▶ _WHAT NEEDS TO BE DONE_: Beginning with the line below that contains "orange square: moved 5 px left, 2 px down" and ending with the line that contains "gray arrow at", copy every line exactly. Copy nothing else.

Items from a dataset
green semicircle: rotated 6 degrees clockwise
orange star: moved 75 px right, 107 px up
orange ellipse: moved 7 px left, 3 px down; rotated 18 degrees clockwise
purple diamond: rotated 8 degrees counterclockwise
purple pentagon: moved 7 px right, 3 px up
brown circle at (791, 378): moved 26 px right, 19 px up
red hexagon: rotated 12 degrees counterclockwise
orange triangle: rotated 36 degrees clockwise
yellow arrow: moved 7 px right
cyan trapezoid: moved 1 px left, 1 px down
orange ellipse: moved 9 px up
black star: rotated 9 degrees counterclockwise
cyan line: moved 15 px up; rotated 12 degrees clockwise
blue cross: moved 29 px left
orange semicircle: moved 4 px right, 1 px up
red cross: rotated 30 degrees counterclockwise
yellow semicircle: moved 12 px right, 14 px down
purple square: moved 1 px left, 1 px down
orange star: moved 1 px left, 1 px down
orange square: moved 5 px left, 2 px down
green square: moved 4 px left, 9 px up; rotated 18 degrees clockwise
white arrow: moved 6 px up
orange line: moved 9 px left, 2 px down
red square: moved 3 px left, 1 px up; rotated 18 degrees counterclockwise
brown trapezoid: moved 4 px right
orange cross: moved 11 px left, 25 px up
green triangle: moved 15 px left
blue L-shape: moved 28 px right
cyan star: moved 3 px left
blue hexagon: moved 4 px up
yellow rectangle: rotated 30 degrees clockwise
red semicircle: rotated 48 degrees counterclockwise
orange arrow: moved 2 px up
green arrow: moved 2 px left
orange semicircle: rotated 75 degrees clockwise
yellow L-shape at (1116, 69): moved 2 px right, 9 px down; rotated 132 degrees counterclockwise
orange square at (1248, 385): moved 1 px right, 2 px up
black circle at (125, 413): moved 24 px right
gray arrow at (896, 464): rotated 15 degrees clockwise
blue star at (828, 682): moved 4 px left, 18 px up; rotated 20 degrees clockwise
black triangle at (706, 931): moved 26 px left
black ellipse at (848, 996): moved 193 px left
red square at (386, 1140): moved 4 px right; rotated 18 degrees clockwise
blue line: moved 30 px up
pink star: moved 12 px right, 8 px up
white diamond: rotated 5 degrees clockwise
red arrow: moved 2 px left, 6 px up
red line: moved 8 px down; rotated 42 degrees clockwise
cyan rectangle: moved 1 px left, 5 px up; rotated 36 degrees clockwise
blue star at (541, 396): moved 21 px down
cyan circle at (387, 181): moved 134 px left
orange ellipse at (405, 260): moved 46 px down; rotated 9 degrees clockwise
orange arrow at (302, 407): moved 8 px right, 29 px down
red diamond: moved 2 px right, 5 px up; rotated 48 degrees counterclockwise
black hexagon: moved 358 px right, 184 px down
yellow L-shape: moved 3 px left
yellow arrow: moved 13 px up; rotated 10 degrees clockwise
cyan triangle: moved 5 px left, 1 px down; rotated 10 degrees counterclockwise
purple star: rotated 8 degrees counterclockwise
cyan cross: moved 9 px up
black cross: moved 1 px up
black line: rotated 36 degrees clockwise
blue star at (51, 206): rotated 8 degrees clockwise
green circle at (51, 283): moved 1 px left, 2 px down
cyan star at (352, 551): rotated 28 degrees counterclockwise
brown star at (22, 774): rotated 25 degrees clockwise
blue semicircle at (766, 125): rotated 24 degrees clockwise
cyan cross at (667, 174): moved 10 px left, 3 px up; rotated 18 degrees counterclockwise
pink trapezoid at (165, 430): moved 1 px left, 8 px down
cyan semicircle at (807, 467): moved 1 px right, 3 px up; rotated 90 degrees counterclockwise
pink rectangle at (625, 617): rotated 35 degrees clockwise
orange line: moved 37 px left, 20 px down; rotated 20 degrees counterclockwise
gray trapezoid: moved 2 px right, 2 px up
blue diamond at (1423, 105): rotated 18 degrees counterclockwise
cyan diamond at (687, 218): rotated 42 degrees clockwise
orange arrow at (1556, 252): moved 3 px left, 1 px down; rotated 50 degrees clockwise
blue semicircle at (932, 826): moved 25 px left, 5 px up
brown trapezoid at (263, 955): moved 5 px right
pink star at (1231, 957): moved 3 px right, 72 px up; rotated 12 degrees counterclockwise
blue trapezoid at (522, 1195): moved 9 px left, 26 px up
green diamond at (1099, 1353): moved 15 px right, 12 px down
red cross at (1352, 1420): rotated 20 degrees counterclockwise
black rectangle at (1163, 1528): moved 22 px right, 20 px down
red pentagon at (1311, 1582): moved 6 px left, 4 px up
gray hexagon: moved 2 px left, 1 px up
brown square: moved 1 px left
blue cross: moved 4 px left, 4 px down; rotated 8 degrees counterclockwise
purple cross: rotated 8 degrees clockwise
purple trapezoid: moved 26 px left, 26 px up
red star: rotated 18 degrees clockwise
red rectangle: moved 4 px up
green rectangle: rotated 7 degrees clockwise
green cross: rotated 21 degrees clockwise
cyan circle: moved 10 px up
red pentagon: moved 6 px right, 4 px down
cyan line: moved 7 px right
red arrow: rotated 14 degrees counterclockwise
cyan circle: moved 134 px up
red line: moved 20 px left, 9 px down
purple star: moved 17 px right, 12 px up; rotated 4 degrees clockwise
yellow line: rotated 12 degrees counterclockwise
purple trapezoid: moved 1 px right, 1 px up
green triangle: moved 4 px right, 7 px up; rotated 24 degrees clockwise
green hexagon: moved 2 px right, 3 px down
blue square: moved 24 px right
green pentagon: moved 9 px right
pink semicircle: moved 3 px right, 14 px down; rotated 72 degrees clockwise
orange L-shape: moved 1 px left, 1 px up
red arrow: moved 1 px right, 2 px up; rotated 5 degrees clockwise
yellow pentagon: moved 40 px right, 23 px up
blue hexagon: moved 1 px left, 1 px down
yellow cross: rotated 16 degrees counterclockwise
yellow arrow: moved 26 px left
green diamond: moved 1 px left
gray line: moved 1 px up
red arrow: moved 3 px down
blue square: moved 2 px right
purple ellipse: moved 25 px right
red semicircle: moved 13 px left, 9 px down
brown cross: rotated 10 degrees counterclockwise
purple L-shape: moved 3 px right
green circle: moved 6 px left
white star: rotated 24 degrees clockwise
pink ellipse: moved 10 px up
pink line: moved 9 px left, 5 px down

▶ _ANSWER BELOW_:
orange square: moved 5 px left, 2 px down
green square: moved 4 px left, 9 px up; rotated 18 degrees clockwise
white arrow: moved 6 px up
orange line: moved 9 px left, 2 px down
red square: moved 3 px left, 1 px up; rotated 18 degrees counterclockwise
brown trapezoid: moved 4 px right
orange cross: moved 11 px left, 25 px up
green triangle: moved 15 px left
blue L-shape: moved 28 px right
cyan star: moved 3 px left
blue hexagon: moved 4 px up
yellow rectangle: rotated 30 degrees clockwise
red semicircle: rotated 48 degrees counterclockwise
orange arrow: moved 2 px up
green arrow: moved 2 px left
orange semicircle: rotated 75 degrees clockwise
yellow L-shape at (1116, 69): moved 2 px right, 9 px down; rotated 132 degrees counterclockwise
orange square at (1248, 385): moved 1 px right, 2 px up
black circle at (125, 413): moved 24 px right
gray arrow at (896, 464): rotated 15 degrees clockwise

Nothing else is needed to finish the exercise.